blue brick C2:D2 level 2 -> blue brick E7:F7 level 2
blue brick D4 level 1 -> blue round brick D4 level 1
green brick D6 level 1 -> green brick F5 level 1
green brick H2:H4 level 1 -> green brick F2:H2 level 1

...

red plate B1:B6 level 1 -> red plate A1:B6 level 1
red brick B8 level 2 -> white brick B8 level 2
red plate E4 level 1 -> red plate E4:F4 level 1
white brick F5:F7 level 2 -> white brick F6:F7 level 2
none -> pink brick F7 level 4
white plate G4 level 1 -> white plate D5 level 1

[Requirement]
What you return must be an exact retyping of the lines above starting at the line with "none -> pink brick F7 level 4" and ending at the line with "white plate G4", and nothing besides.

[Solution below]
none -> pink brick F7 level 4
white plate G4 level 1 -> white plate D5 level 1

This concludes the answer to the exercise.